Action item
Copy each record exactly and skip its pictures.

--

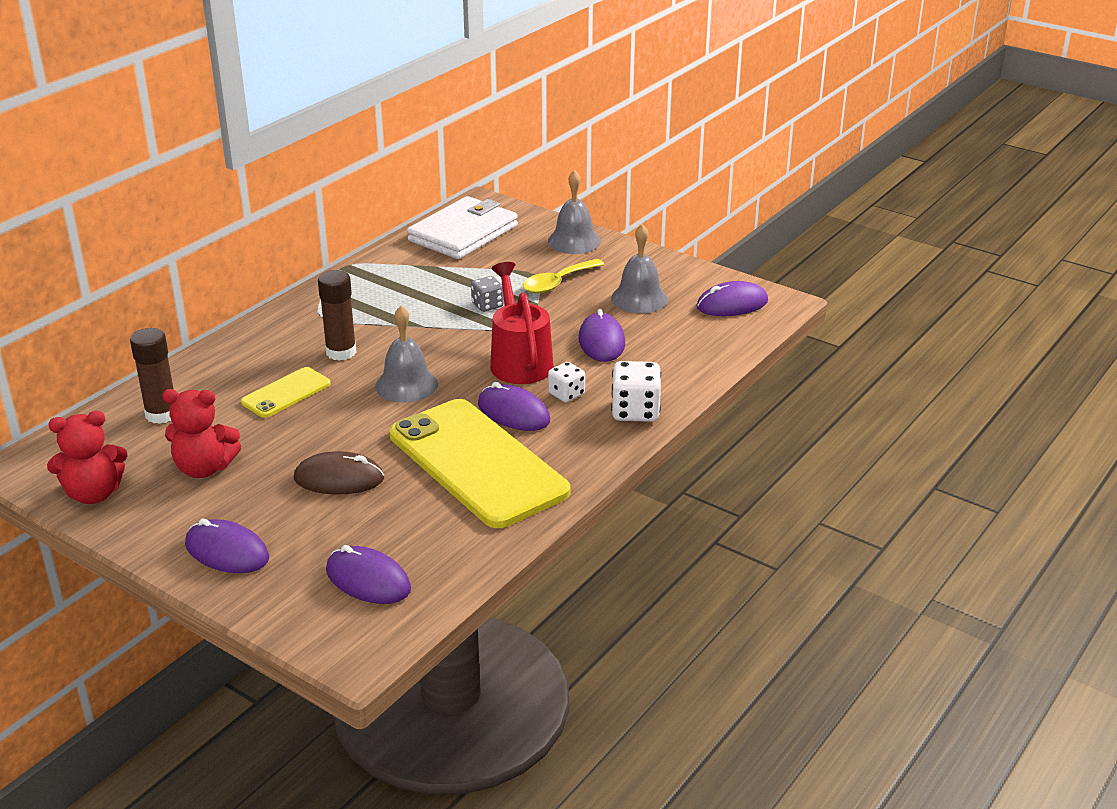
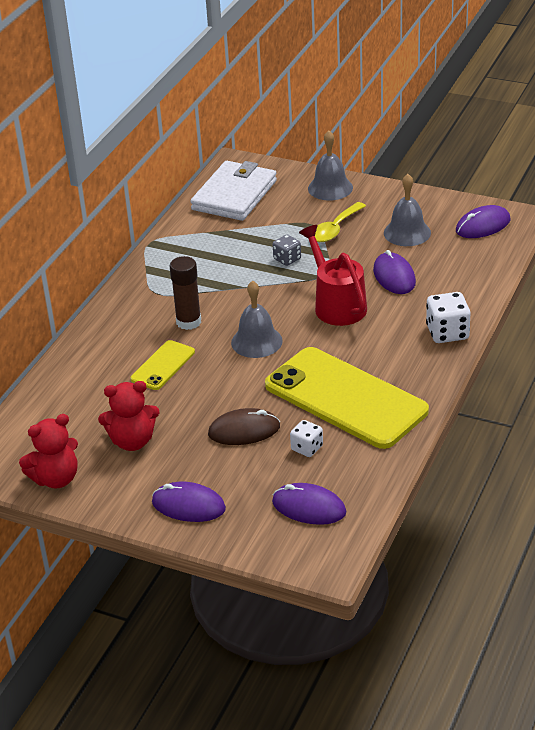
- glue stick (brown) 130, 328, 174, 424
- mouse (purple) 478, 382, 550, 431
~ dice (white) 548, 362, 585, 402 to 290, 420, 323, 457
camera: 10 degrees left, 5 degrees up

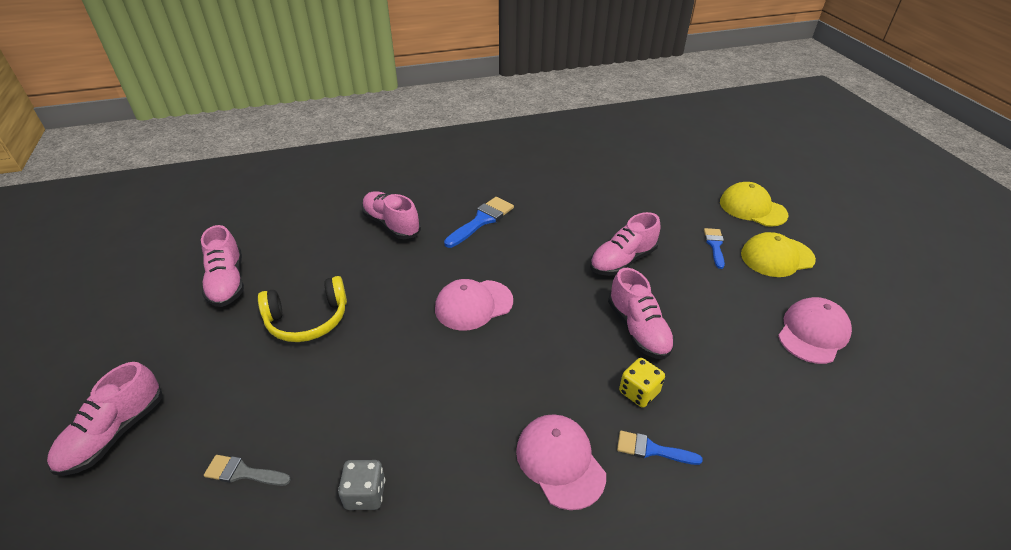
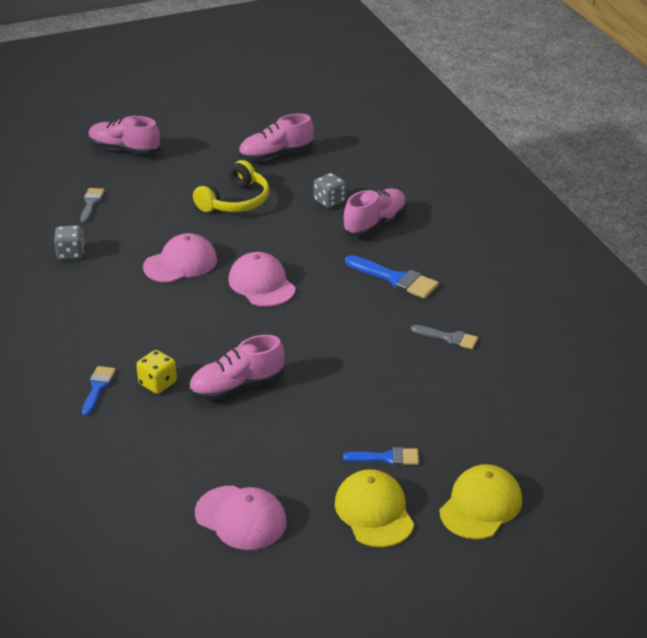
~ headphones (yellow) 258, 276, 347, 342 = 193, 160, 269, 212 120 degrees counterclockwise
~ cap (pink) 516, 414, 606, 510 to 143, 233, 217, 283
- shoe (pink) 590, 212, 661, 276
+ dice (grey) 314, 173, 346, 208
+ brush (grey) 411, 325, 478, 349
camera: 85 degrees right, 5 degrees down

--

Answer to the problem
- glue stick (brown) 130, 328, 174, 424
- mouse (purple) 478, 382, 550, 431
~ dice (white) 548, 362, 585, 402 to 290, 420, 323, 457
camera: 10 degrees left, 5 degrees up

~ headphones (yellow) 258, 276, 347, 342 = 193, 160, 269, 212 120 degrees counterclockwise
~ cap (pink) 516, 414, 606, 510 to 143, 233, 217, 283
- shoe (pink) 590, 212, 661, 276
+ dice (grey) 314, 173, 346, 208
+ brush (grey) 411, 325, 478, 349
camera: 85 degrees right, 5 degrees down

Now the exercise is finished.